Requirement:
Scan the material for the word "from" and copy each line where it occurs.

Collected material:
= = = =

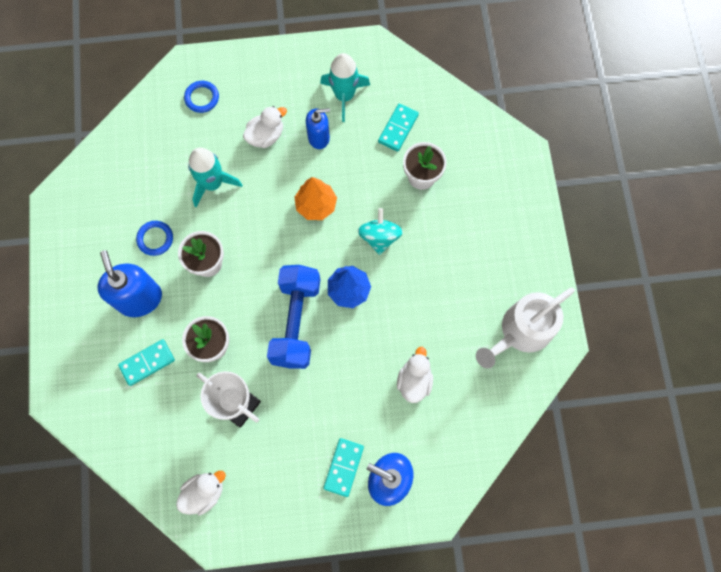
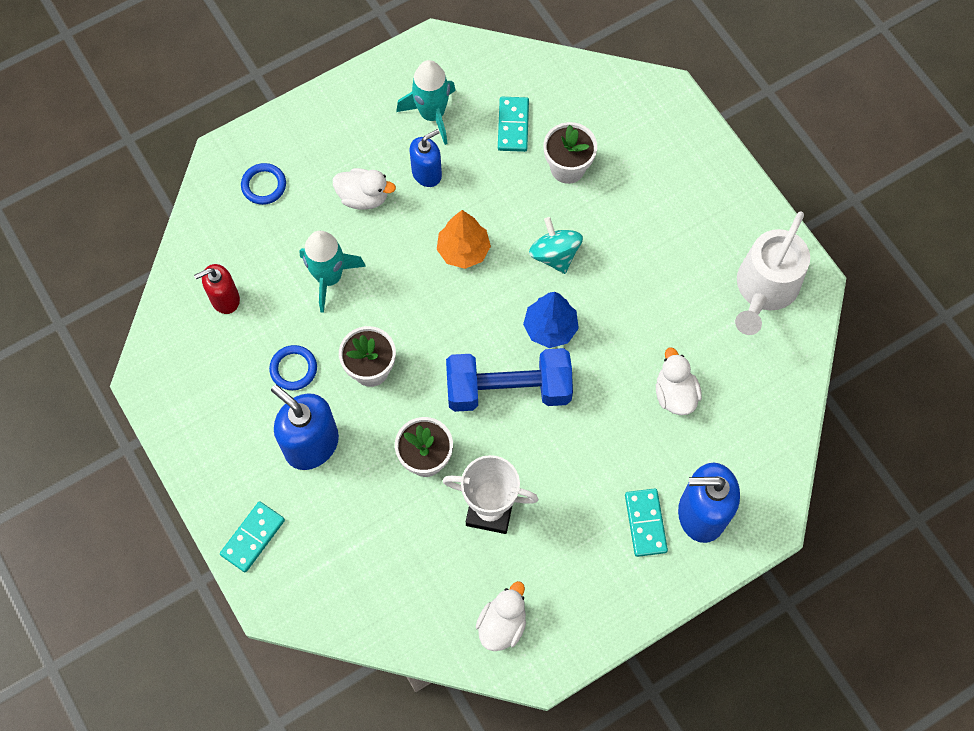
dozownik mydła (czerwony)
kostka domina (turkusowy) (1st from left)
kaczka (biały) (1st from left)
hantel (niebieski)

= = = =

Reply:
kostka domina (turkusowy) (1st from left)
kaczka (biały) (1st from left)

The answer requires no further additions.